● **What the task requires**
Retype the lines from the one containing "6: (154, 529)" through the one containing "57: (1169, 735)", inclusive, reproducing each precisely.

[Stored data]
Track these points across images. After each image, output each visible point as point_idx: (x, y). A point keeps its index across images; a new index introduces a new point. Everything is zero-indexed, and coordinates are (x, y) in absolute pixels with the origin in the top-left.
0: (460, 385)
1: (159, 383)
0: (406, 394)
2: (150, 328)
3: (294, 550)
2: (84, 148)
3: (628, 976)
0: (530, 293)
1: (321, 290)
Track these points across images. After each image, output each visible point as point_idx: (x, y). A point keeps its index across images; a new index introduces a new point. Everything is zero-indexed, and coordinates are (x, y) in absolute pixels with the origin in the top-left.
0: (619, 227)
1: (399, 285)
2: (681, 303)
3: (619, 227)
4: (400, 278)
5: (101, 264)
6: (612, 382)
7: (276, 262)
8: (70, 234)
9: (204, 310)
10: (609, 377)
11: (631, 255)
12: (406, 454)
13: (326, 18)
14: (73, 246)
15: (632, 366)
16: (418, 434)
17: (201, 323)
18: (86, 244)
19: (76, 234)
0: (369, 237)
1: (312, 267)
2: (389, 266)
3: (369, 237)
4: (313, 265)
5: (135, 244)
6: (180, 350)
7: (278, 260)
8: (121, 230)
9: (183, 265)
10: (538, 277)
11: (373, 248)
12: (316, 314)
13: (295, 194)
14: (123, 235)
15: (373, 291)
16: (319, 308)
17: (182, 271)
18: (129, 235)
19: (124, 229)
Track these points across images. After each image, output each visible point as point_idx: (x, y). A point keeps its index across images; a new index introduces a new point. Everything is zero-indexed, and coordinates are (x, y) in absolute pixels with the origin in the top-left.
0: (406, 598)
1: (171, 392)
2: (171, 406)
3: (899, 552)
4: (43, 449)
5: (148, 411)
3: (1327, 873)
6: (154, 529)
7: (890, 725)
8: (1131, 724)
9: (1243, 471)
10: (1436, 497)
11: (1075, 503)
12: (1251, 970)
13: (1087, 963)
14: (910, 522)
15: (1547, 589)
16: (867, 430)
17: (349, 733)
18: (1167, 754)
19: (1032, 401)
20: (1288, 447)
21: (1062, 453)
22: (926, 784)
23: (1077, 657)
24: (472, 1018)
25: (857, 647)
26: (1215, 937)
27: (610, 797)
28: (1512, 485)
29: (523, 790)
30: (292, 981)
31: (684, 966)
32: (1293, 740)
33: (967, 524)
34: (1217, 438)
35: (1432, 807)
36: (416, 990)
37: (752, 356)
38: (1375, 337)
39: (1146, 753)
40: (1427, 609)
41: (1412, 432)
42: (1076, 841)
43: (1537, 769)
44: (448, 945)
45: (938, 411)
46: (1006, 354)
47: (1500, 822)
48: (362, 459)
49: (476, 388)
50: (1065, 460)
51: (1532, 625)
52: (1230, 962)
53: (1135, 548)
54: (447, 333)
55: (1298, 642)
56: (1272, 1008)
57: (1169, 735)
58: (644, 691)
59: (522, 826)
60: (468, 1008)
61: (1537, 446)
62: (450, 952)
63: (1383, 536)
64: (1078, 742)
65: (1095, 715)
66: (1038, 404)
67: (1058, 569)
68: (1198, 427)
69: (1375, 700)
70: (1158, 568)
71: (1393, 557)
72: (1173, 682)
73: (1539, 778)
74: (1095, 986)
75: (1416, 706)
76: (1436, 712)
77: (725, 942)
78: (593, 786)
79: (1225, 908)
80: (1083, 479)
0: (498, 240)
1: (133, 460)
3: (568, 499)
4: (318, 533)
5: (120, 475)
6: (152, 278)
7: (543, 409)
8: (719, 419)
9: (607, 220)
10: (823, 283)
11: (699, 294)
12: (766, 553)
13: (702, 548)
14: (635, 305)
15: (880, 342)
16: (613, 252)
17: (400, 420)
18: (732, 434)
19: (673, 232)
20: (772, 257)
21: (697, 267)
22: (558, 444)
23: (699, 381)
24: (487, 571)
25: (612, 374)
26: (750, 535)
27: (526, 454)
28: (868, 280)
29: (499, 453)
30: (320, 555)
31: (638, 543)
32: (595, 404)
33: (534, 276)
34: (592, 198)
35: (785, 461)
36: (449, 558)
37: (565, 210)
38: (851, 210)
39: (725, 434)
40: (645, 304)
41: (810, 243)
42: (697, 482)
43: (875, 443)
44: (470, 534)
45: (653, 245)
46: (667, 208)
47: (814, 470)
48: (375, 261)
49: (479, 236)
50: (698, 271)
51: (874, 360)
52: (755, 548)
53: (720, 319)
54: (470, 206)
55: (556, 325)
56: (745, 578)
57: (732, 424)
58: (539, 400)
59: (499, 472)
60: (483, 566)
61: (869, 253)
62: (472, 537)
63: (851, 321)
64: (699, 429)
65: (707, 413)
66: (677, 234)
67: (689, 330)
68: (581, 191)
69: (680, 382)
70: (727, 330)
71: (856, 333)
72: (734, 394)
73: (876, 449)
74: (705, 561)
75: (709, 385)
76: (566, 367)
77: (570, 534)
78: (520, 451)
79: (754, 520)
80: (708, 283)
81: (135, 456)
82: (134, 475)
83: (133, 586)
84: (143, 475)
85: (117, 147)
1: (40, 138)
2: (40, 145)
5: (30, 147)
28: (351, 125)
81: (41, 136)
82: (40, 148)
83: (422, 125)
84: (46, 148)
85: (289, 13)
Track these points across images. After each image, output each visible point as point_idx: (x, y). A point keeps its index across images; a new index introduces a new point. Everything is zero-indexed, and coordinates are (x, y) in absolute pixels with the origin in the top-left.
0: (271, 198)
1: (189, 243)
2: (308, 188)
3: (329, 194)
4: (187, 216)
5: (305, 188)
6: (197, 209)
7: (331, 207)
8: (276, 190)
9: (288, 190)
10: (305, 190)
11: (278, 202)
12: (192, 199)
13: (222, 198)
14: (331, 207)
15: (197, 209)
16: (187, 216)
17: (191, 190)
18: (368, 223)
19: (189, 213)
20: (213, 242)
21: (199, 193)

● **Full answer**
6: (154, 529)
7: (890, 725)
8: (1131, 724)
9: (1243, 471)
10: (1436, 497)
11: (1075, 503)
12: (1251, 970)
13: (1087, 963)
14: (910, 522)
15: (1547, 589)
16: (867, 430)
17: (349, 733)
18: (1167, 754)
19: (1032, 401)
20: (1288, 447)
21: (1062, 453)
22: (926, 784)
23: (1077, 657)
24: (472, 1018)
25: (857, 647)
26: (1215, 937)
27: (610, 797)
28: (1512, 485)
29: (523, 790)
30: (292, 981)
31: (684, 966)
32: (1293, 740)
33: (967, 524)
34: (1217, 438)
35: (1432, 807)
36: (416, 990)
37: (752, 356)
38: (1375, 337)
39: (1146, 753)
40: (1427, 609)
41: (1412, 432)
42: (1076, 841)
43: (1537, 769)
44: (448, 945)
45: (938, 411)
46: (1006, 354)
47: (1500, 822)
48: (362, 459)
49: (476, 388)
50: (1065, 460)
51: (1532, 625)
52: (1230, 962)
53: (1135, 548)
54: (447, 333)
55: (1298, 642)
56: (1272, 1008)
57: (1169, 735)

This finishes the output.